● **Exercise instructions**
Copy exactly the lines from the beginning of the data down to and including the line holding "cupcake/red (no. 2 from left)", without any pictures.

(Collected data entries)
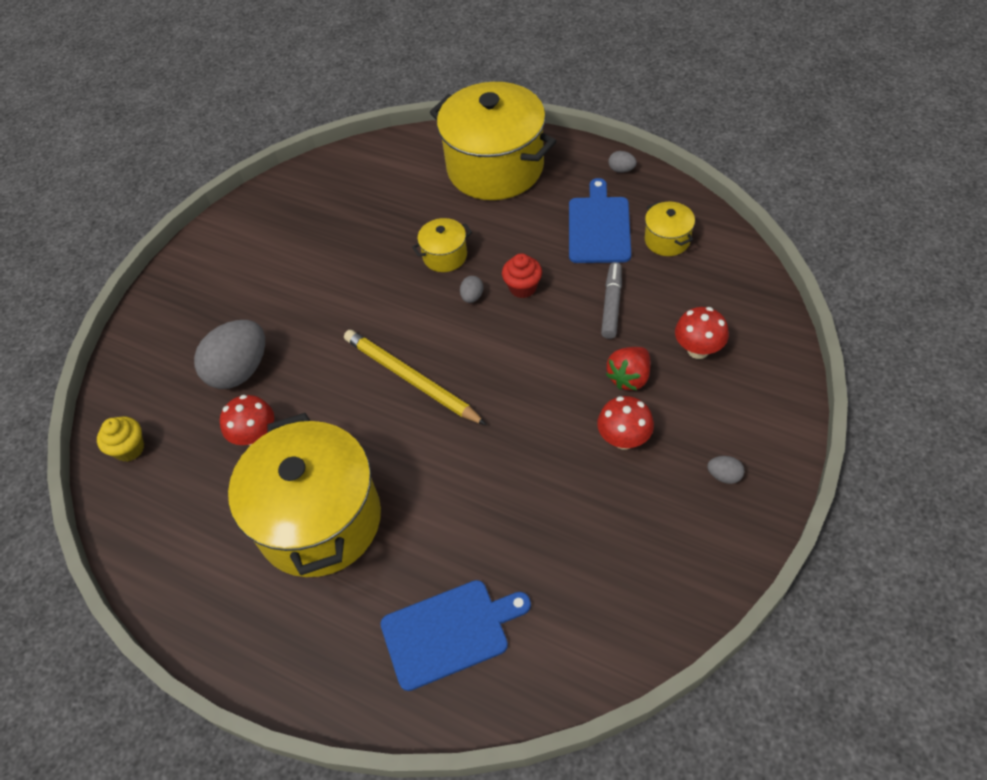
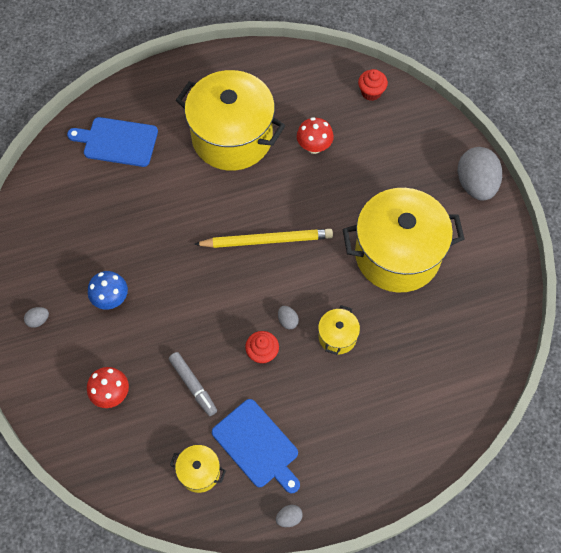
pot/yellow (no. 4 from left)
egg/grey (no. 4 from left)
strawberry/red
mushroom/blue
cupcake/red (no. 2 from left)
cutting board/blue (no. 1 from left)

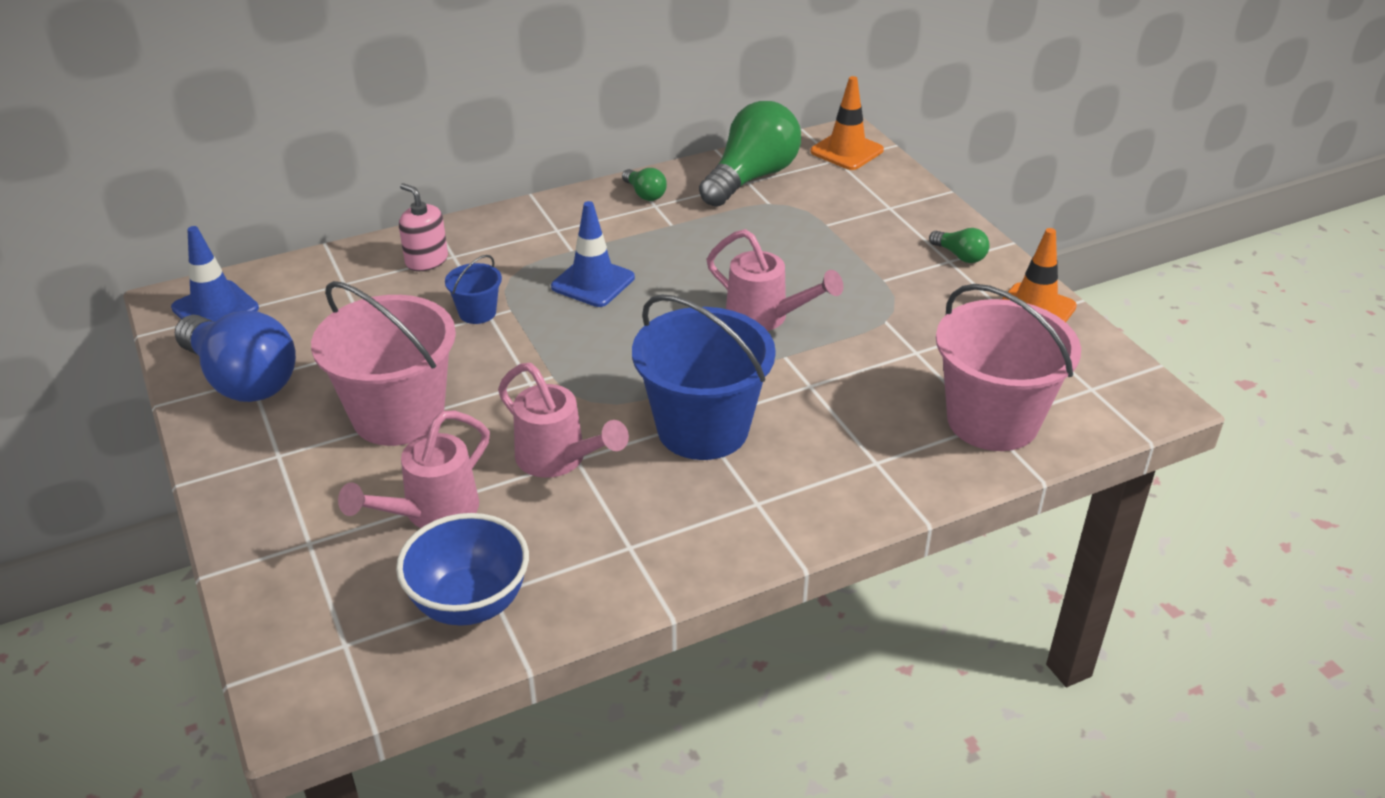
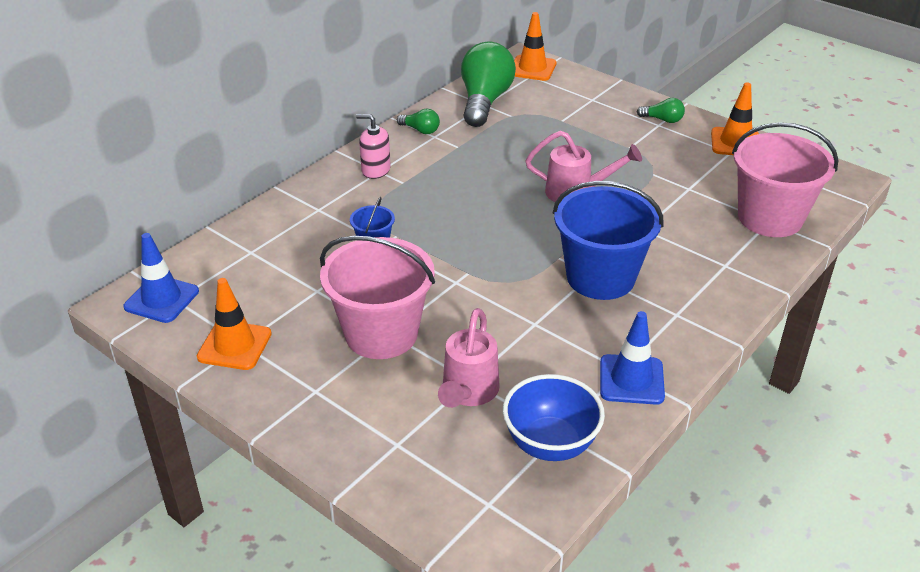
soap dispenser/pink
traffic cone/blue (no. 2 from left)
traffic cone/orange (no. 1 from left)
watering can/pink (no. 2 from left in the first image)

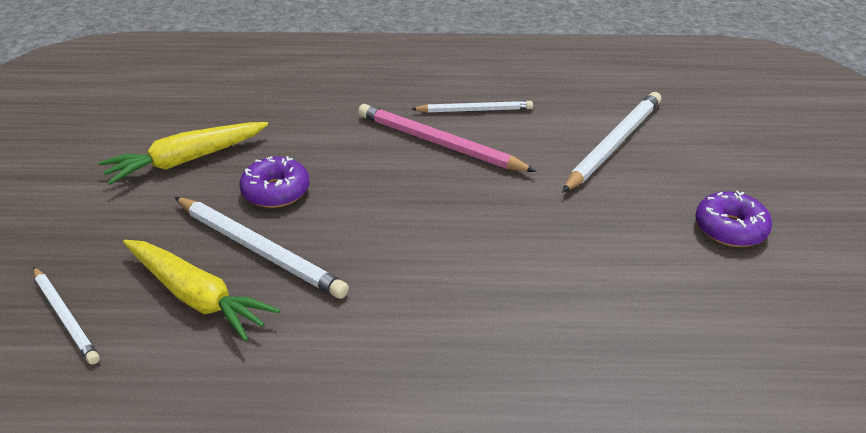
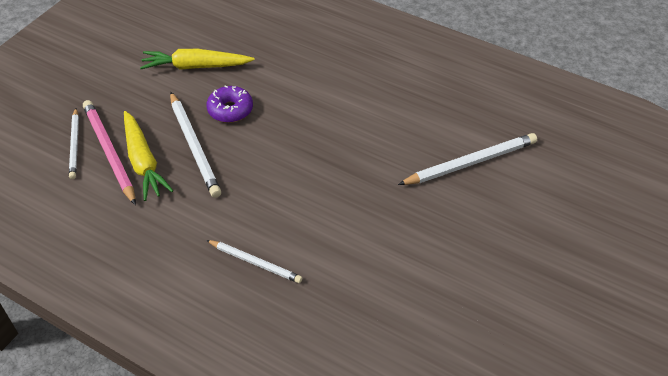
pencil/white (no. 3 from left)
pencil/pink
donut/purple (no. 2 from left in the first image)

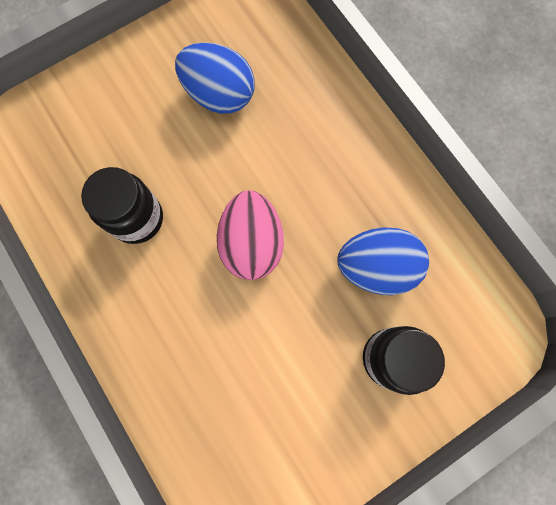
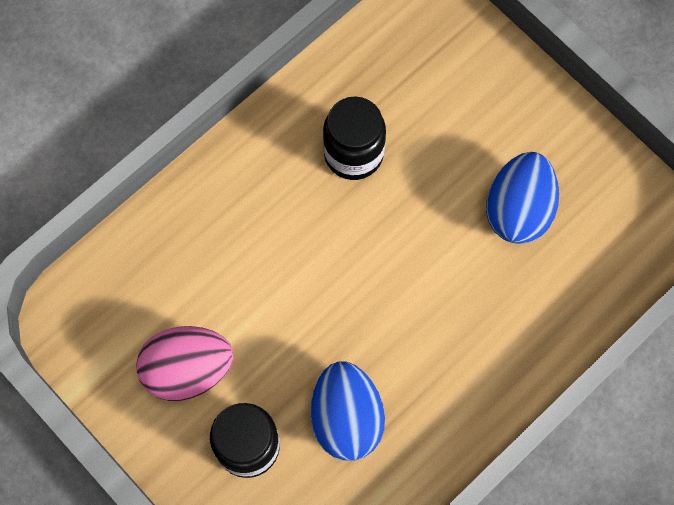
egg/pink

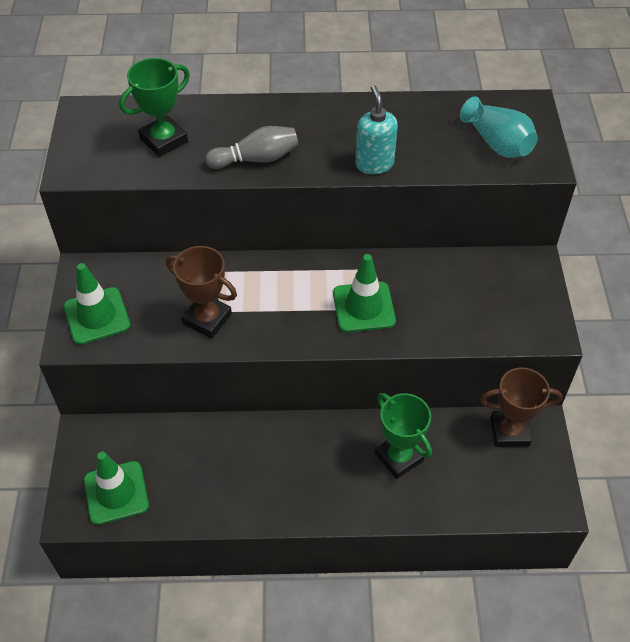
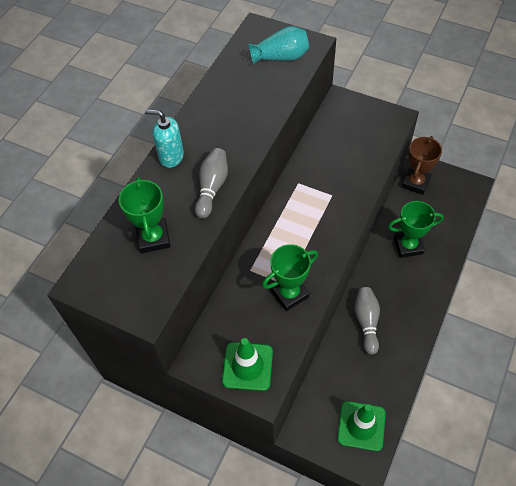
soap dispenser/turquoise
trophy/green (no. 2 from left)
traffic cone/green (no. 3 from left in the first image)
bowling pin/grey (no. 2 from left)

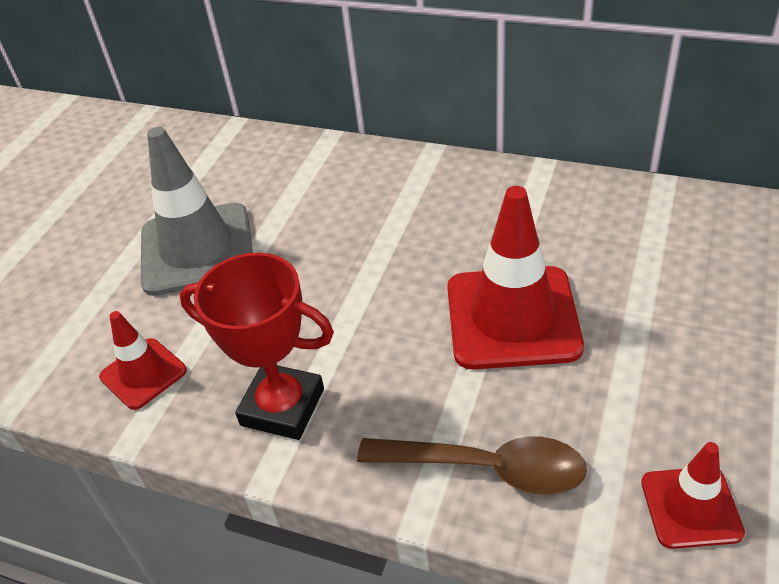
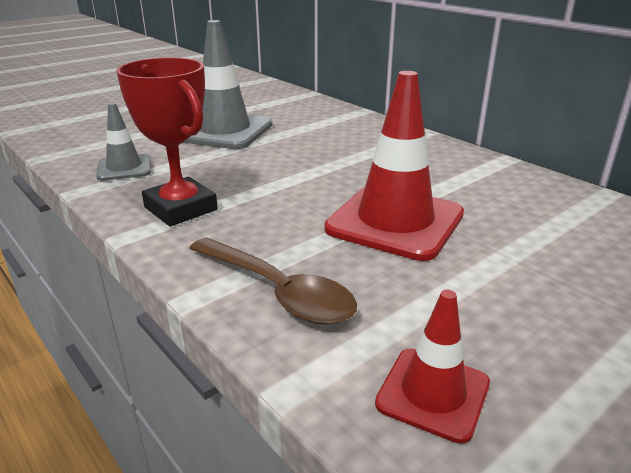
traffic cone/grey (no. 1 from left)

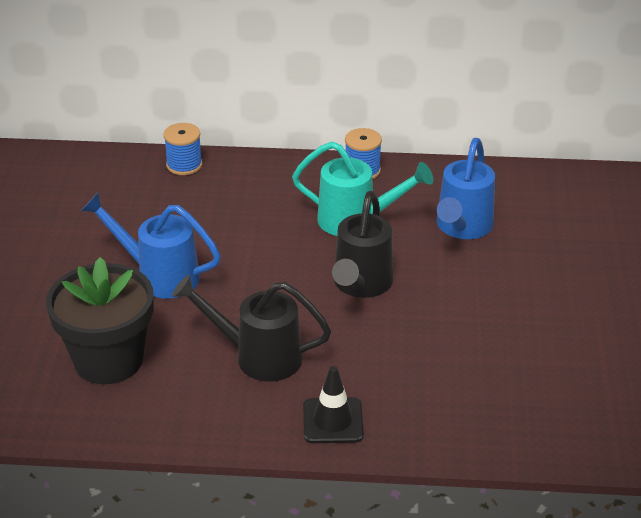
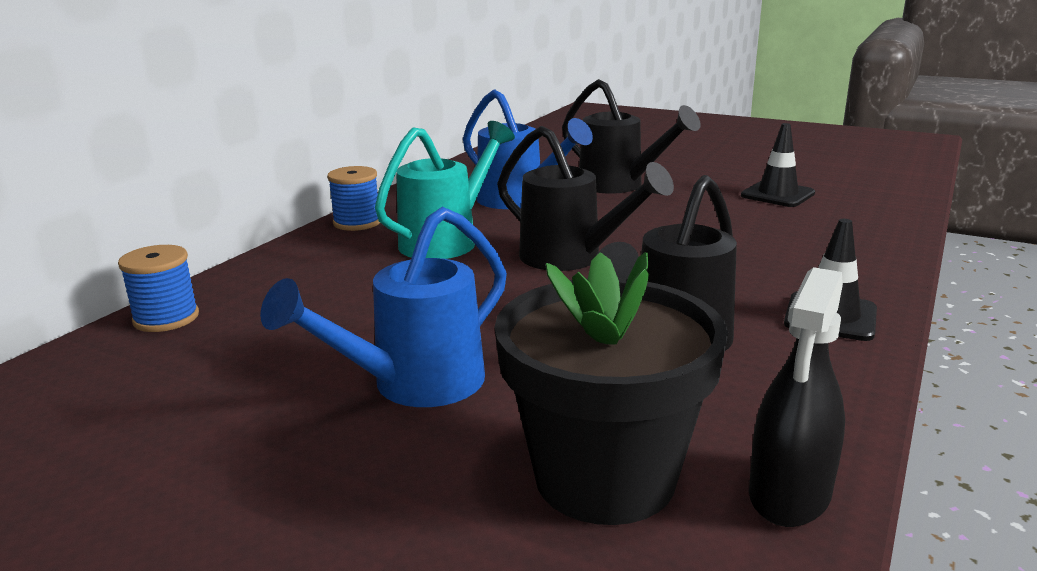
watering can/black (no. 2 from left)
traffic cone/black (no. 1 from left)
spray bottle/black

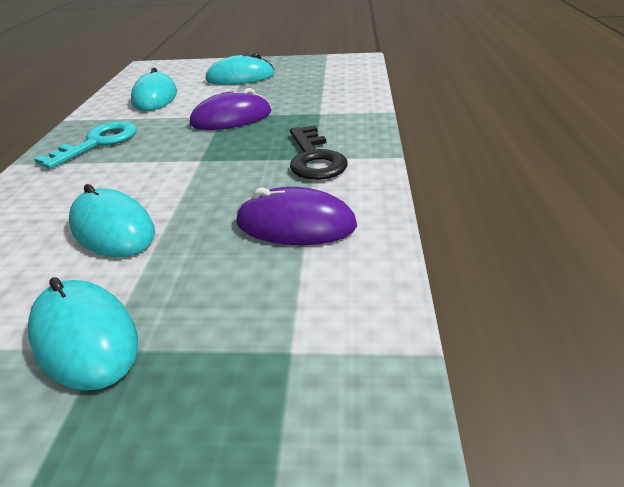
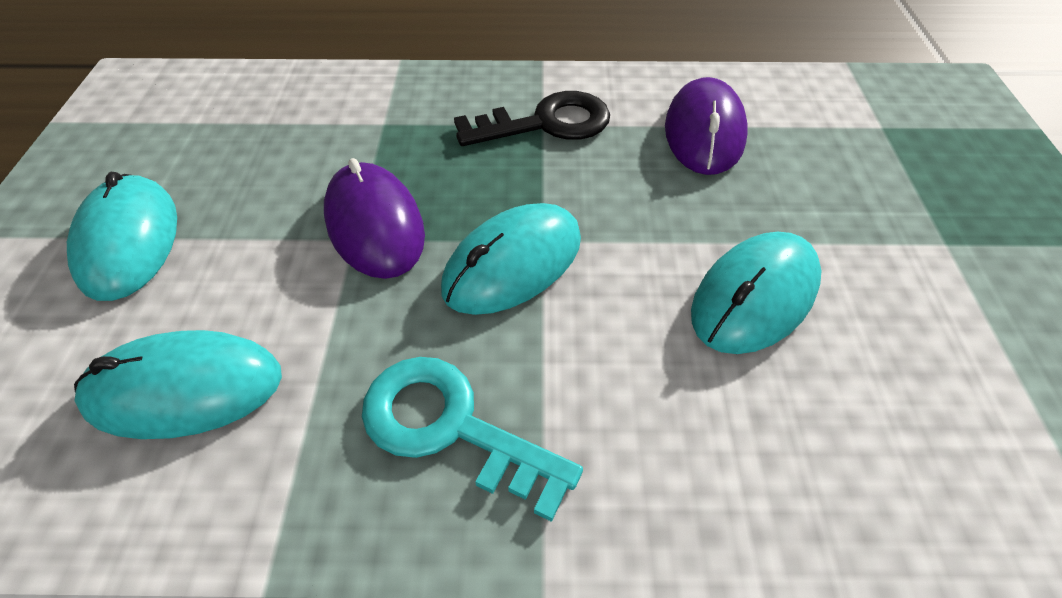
mouse/turquoise (no. 3 from left)

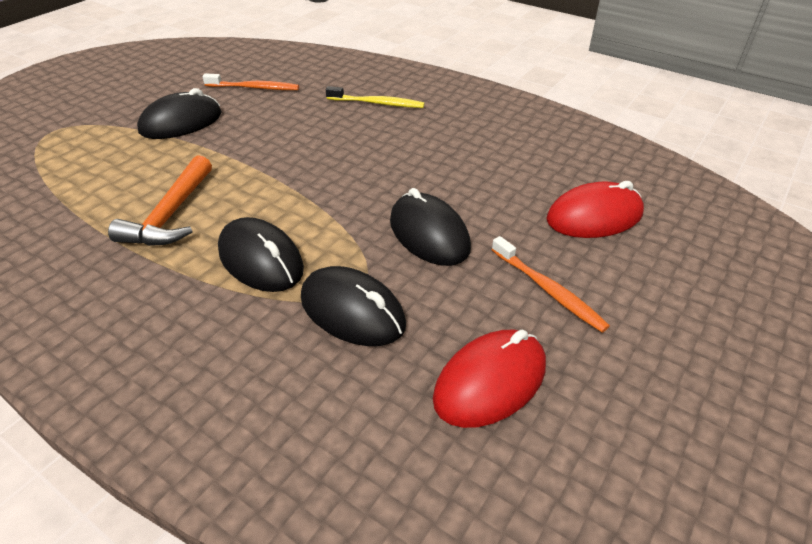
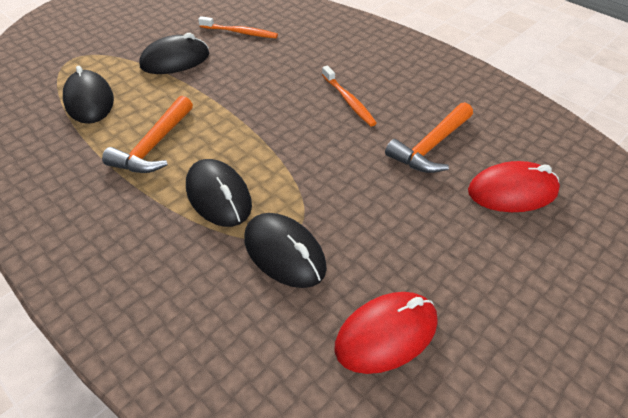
toothbrush/yellow
mouse/black (no. 1 from left)
toothbrush/orange (no. 2 from left)
hammer/orange (no. 2 from left)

● **Answer to the exercise**
pot/yellow (no. 4 from left)
egg/grey (no. 4 from left)
strawberry/red
mushroom/blue
cupcake/red (no. 2 from left)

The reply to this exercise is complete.